» What is needed
Make an exact copy of the listing so that no picture is carried over.

*** Opening The input ***

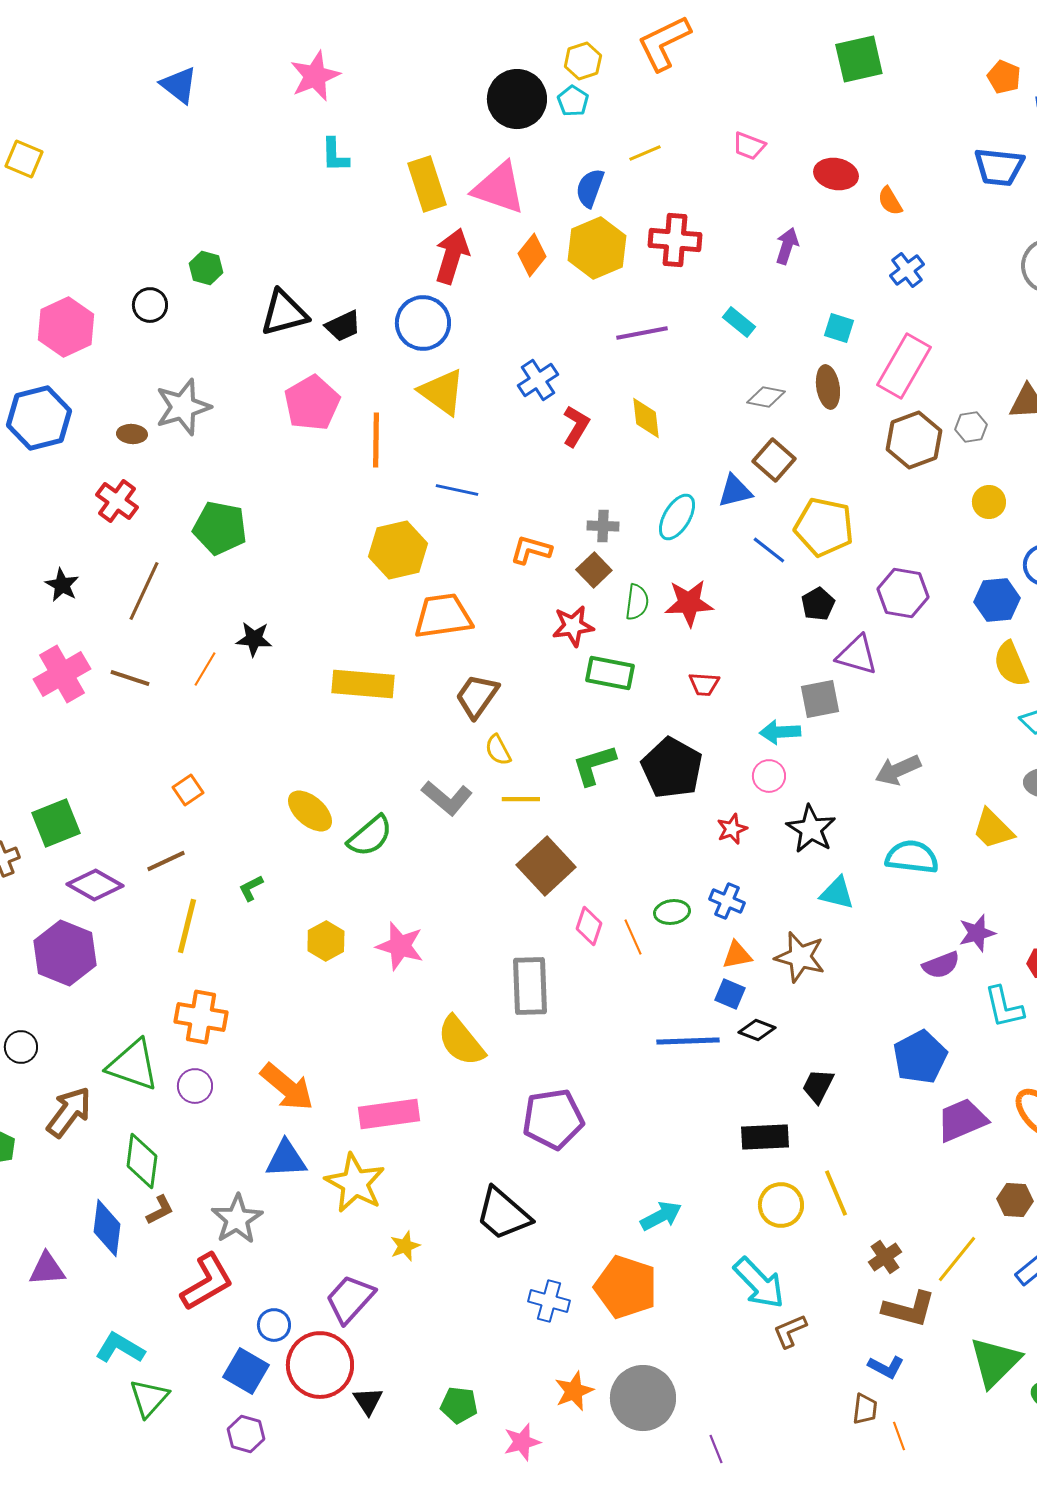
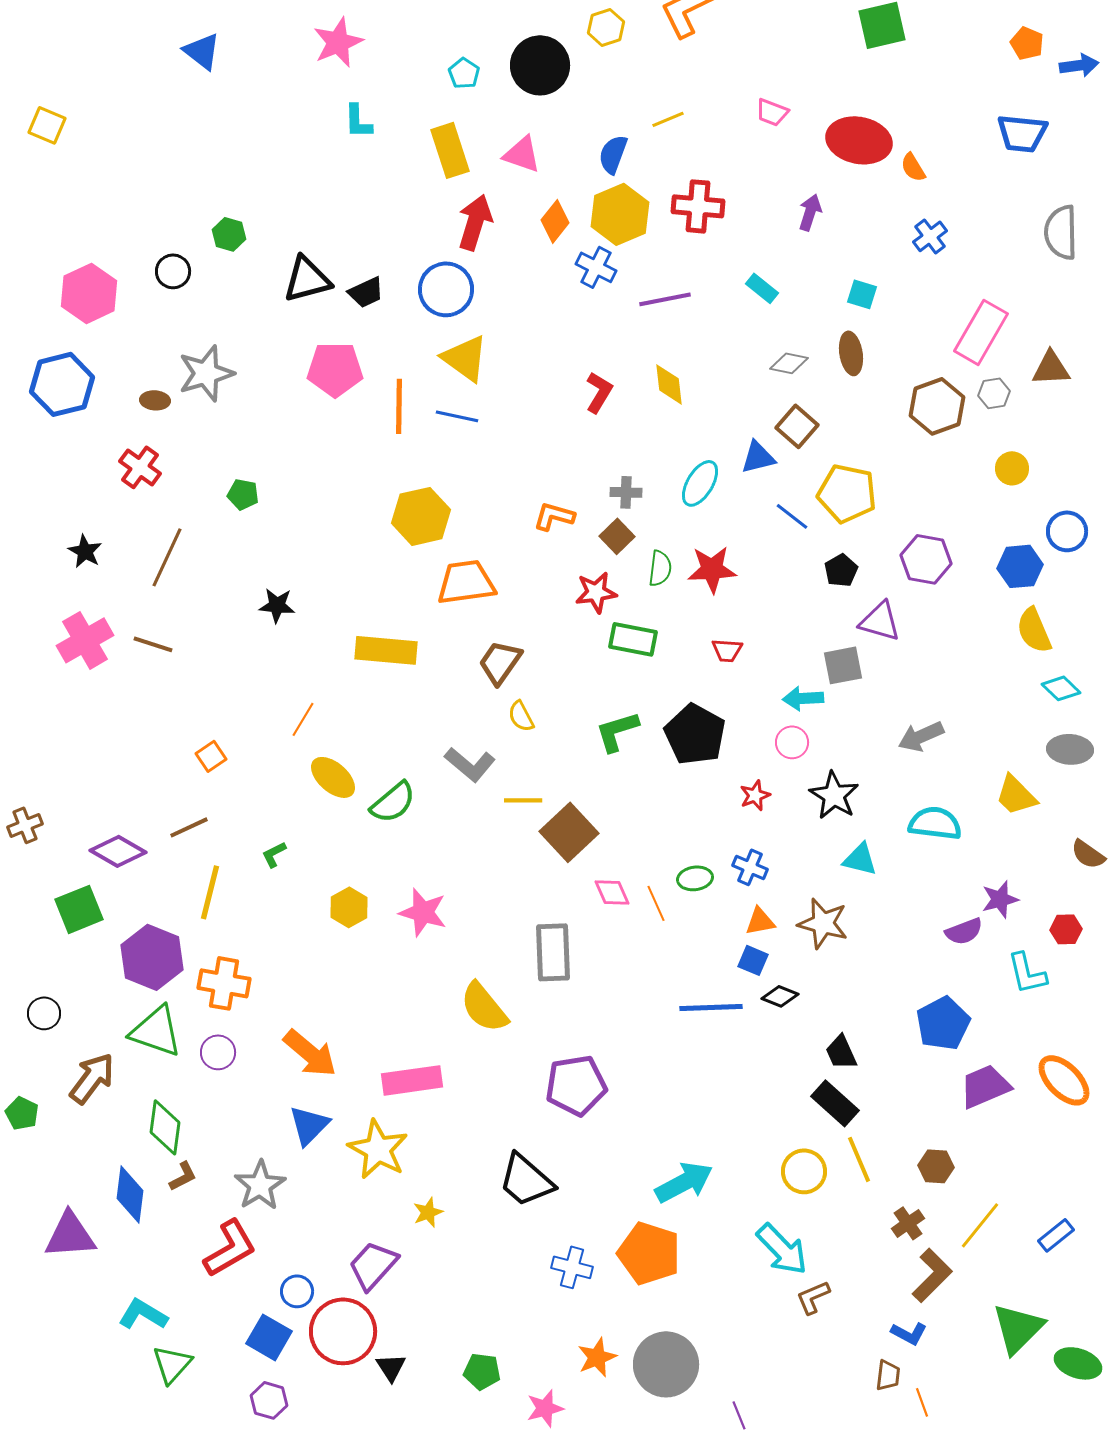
cyan pentagon: (573, 101) -> (464, 73), moved
red ellipse: (836, 174) -> (859, 140), size x1.5
pink triangle: (499, 188) -> (522, 154), size x0.7
pink rectangle: (904, 366) -> (981, 332), moved
blue cross: (538, 380) -> (596, 267), moved, turned -30
pink pentagon: (312, 403) -> (335, 369), turned 30
blue line: (457, 490) -> (457, 416), moved
green pentagon: (220, 528) -> (243, 494), size x0.6
orange line: (205, 669) -> (303, 719), moved
yellow line: (521, 799) -> (523, 800), moved
green square: (56, 823) -> (79, 909), moved
pink diamond: (589, 926) -> (612, 892), turned -42
purple hexagon: (65, 953) -> (152, 957), moved
black trapezoid: (818, 1086) -> (841, 1052), turned -51
black rectangle: (765, 1137) -> (835, 1103), moved, turned 45
blue triangle: (286, 1159) -> (309, 1125), turned -42
brown hexagon: (1015, 1200) -> (936, 1166), moved
cyan arrow: (661, 1216) -> (684, 1182), size x1.4
purple triangle: (47, 1269) -> (70, 1235), size x1.4
brown L-shape: (909, 1309) -> (932, 1275), turned -60

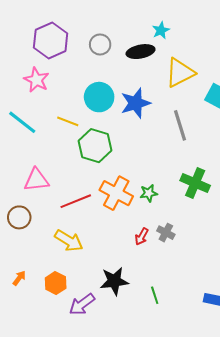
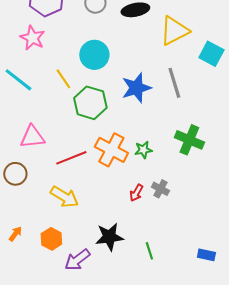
blue star: (135, 103) -> (136, 88), moved
yellow line: (68, 121) -> (63, 79), turned 35

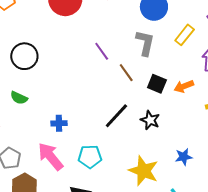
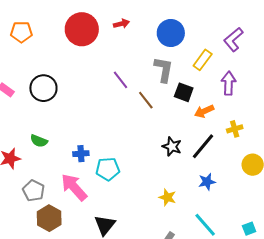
black square: (157, 84) -> (184, 92), moved
green semicircle: (19, 98) -> (39, 141), moved
black line: (116, 116) -> (203, 146), moved
cyan pentagon: (90, 157) -> (108, 169), moved
yellow star: (143, 171) -> (167, 197), size x0.6

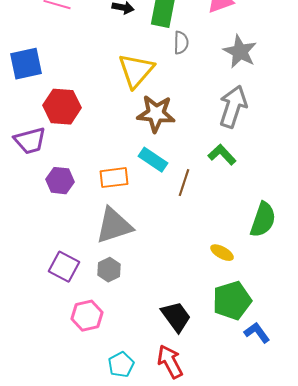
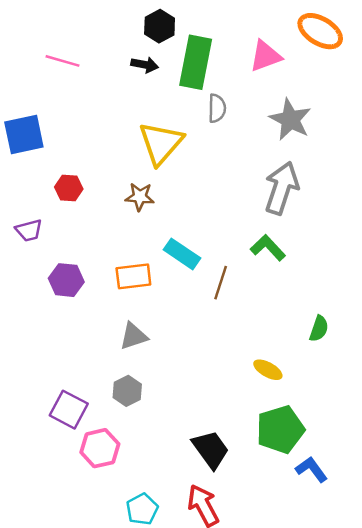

*** Closing The input ***

» Solution to this problem
cyan pentagon: (573, 101) -> (464, 73), moved
red ellipse: (836, 174) -> (859, 140), size x1.5
pink triangle: (499, 188) -> (522, 154), size x0.7
pink rectangle: (904, 366) -> (981, 332), moved
blue cross: (538, 380) -> (596, 267), moved, turned -30
pink pentagon: (312, 403) -> (335, 369), turned 30
blue line: (457, 490) -> (457, 416), moved
green pentagon: (220, 528) -> (243, 494), size x0.6
orange line: (205, 669) -> (303, 719), moved
yellow line: (521, 799) -> (523, 800), moved
green square: (56, 823) -> (79, 909), moved
pink diamond: (589, 926) -> (612, 892), turned -42
purple hexagon: (65, 953) -> (152, 957), moved
black trapezoid: (818, 1086) -> (841, 1052), turned -51
black rectangle: (765, 1137) -> (835, 1103), moved, turned 45
blue triangle: (286, 1159) -> (309, 1125), turned -42
brown hexagon: (1015, 1200) -> (936, 1166), moved
cyan arrow: (661, 1216) -> (684, 1182), size x1.4
purple triangle: (47, 1269) -> (70, 1235), size x1.4
brown L-shape: (909, 1309) -> (932, 1275), turned -60

blue star: (135, 103) -> (136, 88), moved
yellow line: (68, 121) -> (63, 79), turned 35

black square: (157, 84) -> (184, 92), moved
green semicircle: (19, 98) -> (39, 141), moved
black line: (116, 116) -> (203, 146), moved
cyan pentagon: (90, 157) -> (108, 169), moved
yellow star: (143, 171) -> (167, 197), size x0.6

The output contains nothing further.